PROBLEM STATEMENT: Find the line in the entries below that contains "(730, 144) = (232, 520): brown". Repeat it exactly, and every line after it through the line that contains "(494, 146) = (311, 202): blue".

* * * * * * *

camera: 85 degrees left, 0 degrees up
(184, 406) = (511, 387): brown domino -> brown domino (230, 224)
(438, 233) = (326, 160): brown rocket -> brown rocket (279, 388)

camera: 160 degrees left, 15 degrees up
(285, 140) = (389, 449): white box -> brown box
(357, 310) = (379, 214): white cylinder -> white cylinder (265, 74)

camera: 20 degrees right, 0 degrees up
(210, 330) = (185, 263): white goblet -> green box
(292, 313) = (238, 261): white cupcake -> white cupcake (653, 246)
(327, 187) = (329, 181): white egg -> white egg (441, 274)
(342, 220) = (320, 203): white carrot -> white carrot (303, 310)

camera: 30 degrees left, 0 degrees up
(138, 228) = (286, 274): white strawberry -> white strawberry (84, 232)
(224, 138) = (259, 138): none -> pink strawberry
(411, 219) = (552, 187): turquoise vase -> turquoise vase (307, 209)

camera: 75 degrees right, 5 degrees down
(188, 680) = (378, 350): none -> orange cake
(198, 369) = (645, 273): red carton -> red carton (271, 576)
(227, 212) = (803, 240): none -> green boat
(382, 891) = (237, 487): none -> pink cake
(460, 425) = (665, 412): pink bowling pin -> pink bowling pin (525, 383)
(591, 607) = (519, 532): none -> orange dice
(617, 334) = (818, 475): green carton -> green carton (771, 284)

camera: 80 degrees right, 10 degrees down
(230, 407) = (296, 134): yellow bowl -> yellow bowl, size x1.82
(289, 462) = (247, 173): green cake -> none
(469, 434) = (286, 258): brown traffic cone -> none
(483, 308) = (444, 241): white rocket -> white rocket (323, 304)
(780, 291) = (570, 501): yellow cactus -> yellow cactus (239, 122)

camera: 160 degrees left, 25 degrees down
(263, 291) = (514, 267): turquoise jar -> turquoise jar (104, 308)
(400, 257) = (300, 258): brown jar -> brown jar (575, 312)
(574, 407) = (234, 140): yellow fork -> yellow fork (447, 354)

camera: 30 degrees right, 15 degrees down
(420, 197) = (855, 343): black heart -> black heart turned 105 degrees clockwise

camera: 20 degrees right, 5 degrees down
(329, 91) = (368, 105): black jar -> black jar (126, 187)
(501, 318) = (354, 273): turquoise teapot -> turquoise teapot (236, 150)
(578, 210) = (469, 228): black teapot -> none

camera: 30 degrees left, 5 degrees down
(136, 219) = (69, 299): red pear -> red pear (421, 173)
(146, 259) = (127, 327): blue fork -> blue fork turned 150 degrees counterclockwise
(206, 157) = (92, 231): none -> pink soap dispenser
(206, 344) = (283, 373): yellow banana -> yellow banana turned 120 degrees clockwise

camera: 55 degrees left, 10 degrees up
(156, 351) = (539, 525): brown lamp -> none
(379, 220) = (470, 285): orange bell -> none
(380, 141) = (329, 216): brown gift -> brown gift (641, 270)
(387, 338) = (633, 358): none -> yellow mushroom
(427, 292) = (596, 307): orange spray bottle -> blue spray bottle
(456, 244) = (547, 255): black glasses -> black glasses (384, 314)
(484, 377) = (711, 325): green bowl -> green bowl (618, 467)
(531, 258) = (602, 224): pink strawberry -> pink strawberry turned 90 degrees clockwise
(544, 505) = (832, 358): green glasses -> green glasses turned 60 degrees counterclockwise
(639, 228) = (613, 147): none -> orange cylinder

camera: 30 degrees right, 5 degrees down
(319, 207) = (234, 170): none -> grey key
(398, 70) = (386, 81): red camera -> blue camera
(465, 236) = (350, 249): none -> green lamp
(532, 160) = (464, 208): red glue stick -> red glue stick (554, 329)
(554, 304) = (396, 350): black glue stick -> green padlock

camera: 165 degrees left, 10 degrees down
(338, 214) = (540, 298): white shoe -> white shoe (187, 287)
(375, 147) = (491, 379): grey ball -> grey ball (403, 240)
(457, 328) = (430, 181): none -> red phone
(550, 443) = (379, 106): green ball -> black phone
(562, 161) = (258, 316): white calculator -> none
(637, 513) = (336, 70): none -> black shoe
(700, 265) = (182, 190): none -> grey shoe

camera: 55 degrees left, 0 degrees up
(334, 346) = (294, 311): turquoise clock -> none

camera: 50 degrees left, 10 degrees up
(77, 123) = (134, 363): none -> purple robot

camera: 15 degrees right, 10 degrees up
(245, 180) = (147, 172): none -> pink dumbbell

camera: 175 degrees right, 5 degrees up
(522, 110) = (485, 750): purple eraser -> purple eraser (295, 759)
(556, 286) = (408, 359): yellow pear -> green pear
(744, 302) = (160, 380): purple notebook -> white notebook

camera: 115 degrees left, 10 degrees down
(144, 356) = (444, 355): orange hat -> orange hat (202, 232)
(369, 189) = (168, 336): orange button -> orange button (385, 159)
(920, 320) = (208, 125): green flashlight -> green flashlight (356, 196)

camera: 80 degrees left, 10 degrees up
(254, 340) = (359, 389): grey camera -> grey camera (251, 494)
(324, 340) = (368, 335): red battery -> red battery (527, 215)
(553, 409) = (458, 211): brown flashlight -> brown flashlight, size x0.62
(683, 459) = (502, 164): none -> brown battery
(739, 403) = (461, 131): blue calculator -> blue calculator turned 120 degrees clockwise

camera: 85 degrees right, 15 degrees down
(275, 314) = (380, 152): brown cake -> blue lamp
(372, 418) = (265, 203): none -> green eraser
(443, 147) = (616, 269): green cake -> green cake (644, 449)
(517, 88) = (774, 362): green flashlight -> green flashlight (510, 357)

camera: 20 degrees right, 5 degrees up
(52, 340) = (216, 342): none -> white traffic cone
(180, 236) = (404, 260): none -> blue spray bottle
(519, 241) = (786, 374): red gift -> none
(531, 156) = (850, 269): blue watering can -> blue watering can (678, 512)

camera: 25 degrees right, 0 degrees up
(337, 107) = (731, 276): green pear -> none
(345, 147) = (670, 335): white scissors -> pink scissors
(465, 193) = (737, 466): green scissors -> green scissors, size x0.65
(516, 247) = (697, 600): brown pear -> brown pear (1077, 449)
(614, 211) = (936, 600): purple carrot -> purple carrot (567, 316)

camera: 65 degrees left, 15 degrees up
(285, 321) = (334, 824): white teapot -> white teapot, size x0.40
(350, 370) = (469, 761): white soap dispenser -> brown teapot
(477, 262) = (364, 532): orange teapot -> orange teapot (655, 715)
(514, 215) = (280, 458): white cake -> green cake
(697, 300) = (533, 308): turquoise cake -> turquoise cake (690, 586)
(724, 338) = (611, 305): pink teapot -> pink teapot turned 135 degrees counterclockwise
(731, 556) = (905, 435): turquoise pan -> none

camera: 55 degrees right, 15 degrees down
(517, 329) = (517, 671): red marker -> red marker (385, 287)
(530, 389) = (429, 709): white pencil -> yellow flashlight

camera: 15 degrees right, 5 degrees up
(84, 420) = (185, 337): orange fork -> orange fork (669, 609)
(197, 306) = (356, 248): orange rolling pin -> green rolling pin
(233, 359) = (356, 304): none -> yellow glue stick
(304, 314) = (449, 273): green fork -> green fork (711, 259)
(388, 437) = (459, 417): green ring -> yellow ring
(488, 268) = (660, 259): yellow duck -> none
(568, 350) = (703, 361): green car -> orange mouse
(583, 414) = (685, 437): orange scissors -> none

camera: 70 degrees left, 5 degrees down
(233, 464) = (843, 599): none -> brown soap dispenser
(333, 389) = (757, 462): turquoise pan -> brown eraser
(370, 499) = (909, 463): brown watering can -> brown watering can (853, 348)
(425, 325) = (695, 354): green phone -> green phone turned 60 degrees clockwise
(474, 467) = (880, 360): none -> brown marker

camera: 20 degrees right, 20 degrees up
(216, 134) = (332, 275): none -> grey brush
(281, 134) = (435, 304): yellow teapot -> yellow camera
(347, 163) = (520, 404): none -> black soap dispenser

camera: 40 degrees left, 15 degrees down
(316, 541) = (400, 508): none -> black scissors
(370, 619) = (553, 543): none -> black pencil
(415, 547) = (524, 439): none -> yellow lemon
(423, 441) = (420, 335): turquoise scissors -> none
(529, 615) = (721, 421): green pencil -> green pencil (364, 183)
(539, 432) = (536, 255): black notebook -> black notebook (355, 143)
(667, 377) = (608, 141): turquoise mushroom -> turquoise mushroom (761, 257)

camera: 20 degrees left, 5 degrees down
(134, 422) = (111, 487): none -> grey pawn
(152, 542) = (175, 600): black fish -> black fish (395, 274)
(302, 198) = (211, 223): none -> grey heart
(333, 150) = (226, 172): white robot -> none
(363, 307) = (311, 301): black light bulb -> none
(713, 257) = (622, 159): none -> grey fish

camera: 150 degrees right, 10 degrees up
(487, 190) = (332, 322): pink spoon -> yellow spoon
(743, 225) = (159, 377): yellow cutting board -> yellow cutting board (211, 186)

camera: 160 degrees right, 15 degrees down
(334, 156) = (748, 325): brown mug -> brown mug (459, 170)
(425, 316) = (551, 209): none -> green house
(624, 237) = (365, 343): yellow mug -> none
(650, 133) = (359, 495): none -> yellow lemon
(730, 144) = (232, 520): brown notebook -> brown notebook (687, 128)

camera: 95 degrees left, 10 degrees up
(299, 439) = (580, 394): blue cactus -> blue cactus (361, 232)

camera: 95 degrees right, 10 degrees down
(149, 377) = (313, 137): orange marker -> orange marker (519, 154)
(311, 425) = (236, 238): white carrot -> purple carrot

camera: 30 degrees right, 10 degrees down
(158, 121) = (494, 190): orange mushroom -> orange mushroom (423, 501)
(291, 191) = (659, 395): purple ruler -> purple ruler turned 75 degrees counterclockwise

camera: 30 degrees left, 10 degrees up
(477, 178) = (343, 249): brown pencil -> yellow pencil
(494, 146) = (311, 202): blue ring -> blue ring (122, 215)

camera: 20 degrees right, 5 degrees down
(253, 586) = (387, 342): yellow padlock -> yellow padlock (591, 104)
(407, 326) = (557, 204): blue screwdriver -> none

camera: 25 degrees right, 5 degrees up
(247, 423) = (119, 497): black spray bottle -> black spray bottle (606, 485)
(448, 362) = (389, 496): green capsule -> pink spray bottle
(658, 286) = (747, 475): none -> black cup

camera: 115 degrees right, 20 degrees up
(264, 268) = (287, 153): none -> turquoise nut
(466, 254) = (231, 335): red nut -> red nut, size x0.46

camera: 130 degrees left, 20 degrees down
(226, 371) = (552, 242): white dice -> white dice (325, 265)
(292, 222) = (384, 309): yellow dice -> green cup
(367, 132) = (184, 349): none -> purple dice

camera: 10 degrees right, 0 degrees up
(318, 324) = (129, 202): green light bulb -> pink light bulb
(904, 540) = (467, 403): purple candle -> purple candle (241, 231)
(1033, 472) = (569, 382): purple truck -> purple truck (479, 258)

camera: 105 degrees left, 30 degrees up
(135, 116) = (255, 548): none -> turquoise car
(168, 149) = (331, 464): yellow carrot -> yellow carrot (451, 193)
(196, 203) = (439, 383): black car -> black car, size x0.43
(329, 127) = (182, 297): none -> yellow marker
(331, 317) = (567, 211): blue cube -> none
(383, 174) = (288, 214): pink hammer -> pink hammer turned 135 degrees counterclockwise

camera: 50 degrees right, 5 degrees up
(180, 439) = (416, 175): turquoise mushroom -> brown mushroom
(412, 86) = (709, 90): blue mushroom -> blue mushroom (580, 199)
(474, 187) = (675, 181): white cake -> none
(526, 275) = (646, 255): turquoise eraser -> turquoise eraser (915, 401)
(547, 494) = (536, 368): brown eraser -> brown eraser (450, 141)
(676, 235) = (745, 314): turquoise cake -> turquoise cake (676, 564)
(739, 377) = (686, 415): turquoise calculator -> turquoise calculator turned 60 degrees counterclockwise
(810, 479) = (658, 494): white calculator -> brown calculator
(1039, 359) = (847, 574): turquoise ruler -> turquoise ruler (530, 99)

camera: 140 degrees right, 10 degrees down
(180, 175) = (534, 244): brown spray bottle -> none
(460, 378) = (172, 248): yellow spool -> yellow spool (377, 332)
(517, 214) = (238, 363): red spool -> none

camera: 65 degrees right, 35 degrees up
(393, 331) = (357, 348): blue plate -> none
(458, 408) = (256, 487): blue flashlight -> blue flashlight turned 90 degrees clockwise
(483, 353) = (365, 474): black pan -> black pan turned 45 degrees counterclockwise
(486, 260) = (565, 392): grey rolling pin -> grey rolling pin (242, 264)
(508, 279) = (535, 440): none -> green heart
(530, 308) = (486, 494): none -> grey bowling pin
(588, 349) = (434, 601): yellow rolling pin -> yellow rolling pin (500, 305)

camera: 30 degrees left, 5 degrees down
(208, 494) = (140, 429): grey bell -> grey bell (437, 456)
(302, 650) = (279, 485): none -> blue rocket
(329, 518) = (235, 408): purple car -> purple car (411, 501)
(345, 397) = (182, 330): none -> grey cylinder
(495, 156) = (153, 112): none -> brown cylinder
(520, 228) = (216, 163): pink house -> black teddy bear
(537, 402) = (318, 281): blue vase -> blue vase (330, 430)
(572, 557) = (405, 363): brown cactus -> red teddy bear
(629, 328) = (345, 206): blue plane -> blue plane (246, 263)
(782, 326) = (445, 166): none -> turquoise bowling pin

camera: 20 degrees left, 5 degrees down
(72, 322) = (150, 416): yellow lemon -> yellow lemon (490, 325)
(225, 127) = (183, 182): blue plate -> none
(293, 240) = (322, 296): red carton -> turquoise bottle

* * * * * * *

RESPONSE AREA:
(730, 144) = (232, 520): brown notebook -> brown notebook (687, 128)

camera: 95 degrees left, 10 degrees up
(299, 439) = (580, 394): blue cactus -> blue cactus (361, 232)

camera: 95 degrees right, 10 degrees down
(149, 377) = (313, 137): orange marker -> orange marker (519, 154)
(311, 425) = (236, 238): white carrot -> purple carrot

camera: 30 degrees right, 10 degrees down
(158, 121) = (494, 190): orange mushroom -> orange mushroom (423, 501)
(291, 191) = (659, 395): purple ruler -> purple ruler turned 75 degrees counterclockwise

camera: 30 degrees left, 10 degrees up
(477, 178) = (343, 249): brown pencil -> yellow pencil
(494, 146) = (311, 202): blue ring -> blue ring (122, 215)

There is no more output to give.